Your goal
Strip out all images, then restate the data verbatim.

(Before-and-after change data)
((
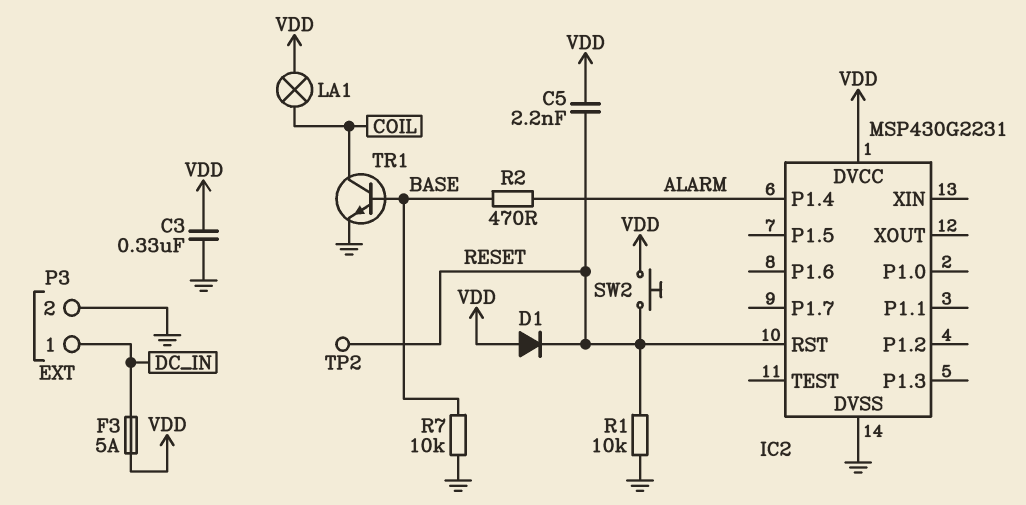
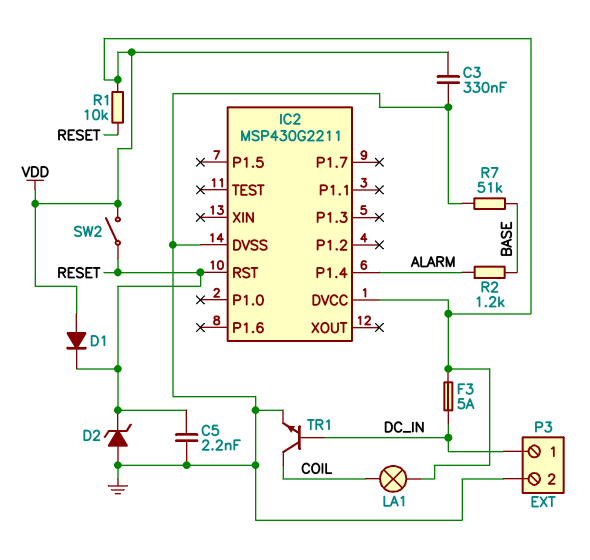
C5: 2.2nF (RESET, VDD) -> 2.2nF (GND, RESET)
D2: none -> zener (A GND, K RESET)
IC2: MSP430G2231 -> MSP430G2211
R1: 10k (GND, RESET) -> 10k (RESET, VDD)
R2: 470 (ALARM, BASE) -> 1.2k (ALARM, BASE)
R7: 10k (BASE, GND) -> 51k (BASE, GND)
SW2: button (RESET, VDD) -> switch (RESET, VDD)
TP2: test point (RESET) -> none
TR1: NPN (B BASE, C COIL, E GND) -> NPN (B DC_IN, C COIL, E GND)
))
Solution
C5: 2.2nF (RESET, VDD) -> 2.2nF (GND, RESET)
D2: none -> zener (A GND, K RESET)
IC2: MSP430G2231 -> MSP430G2211
R1: 10k (GND, RESET) -> 10k (RESET, VDD)
R2: 470 (ALARM, BASE) -> 1.2k (ALARM, BASE)
R7: 10k (BASE, GND) -> 51k (BASE, GND)
SW2: button (RESET, VDD) -> switch (RESET, VDD)
TP2: test point (RESET) -> none
TR1: NPN (B BASE, C COIL, E GND) -> NPN (B DC_IN, C COIL, E GND)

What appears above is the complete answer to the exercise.